───── EXERCISE INPUT ─────

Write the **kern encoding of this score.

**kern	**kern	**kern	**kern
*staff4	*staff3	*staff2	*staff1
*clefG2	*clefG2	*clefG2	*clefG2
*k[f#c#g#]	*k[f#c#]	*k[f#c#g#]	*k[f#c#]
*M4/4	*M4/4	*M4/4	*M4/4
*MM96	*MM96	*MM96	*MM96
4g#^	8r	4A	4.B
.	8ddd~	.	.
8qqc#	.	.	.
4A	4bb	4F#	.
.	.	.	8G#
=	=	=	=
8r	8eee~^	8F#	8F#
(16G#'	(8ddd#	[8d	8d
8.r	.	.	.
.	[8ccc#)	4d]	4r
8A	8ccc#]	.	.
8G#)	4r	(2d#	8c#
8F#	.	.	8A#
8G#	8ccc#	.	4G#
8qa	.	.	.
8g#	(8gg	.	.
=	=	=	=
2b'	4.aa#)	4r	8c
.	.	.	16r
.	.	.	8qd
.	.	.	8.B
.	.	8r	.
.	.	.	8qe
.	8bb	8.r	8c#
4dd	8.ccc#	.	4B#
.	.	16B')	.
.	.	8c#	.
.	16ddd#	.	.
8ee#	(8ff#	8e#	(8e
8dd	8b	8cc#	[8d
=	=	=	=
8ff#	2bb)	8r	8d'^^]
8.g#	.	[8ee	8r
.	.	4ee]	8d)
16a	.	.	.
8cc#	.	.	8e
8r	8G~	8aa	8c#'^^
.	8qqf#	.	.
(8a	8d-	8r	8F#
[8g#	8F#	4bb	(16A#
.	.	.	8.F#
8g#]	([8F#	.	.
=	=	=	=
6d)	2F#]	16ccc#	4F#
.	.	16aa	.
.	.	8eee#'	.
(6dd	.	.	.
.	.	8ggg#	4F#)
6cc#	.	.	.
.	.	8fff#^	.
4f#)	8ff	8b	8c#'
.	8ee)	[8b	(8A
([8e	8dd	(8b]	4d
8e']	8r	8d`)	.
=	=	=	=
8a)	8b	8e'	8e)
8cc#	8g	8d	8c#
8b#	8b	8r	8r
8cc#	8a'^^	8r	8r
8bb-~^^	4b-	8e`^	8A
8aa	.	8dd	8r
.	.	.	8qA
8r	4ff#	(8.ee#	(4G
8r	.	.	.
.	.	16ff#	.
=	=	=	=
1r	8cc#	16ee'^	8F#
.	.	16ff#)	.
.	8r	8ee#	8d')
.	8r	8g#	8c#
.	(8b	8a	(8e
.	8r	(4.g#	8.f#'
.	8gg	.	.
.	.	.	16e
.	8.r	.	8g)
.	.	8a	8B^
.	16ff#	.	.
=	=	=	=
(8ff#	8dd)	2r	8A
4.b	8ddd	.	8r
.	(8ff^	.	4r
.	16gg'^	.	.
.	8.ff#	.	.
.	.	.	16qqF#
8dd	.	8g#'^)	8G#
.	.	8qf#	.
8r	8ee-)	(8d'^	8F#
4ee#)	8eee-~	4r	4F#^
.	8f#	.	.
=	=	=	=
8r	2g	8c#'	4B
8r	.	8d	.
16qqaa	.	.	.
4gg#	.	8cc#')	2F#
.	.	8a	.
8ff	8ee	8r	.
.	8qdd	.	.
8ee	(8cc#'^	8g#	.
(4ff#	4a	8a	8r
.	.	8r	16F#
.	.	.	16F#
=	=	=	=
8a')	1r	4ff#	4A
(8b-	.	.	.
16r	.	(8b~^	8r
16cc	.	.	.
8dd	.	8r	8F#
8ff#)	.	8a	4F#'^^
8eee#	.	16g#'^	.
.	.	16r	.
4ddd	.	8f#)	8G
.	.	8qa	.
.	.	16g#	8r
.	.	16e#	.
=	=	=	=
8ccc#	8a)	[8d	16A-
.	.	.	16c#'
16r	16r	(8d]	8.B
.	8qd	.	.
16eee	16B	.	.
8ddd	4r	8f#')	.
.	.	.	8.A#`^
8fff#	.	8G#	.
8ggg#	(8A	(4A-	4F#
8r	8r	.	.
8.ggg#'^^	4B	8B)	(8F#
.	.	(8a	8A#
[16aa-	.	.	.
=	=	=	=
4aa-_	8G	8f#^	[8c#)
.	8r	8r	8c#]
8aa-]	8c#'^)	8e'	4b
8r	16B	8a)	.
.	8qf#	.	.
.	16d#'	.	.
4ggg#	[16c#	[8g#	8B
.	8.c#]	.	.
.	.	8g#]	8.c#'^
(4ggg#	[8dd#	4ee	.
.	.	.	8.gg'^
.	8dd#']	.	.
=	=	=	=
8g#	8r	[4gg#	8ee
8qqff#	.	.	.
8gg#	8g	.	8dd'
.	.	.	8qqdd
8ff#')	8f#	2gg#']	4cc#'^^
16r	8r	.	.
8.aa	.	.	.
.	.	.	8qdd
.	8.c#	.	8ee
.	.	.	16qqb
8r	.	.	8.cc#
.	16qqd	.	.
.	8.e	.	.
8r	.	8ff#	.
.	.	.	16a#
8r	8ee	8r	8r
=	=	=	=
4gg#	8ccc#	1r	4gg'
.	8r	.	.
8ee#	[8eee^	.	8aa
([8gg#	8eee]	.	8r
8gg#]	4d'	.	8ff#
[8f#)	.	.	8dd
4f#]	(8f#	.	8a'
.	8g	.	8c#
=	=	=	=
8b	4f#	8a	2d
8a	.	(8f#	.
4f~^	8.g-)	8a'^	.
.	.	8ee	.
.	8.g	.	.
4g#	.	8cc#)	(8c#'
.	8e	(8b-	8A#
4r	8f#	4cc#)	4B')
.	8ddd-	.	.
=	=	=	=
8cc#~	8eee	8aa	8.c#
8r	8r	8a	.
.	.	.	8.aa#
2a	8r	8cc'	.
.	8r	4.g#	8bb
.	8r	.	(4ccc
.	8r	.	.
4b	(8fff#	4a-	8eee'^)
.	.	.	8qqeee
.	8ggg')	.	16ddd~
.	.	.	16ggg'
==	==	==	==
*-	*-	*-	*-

─────

* WORK TO DO: Collect each line of the records above that contains the string "kern".

* TASK RESULT:
Write the **kern encoding of this score.
**kern	**kern	**kern	**kern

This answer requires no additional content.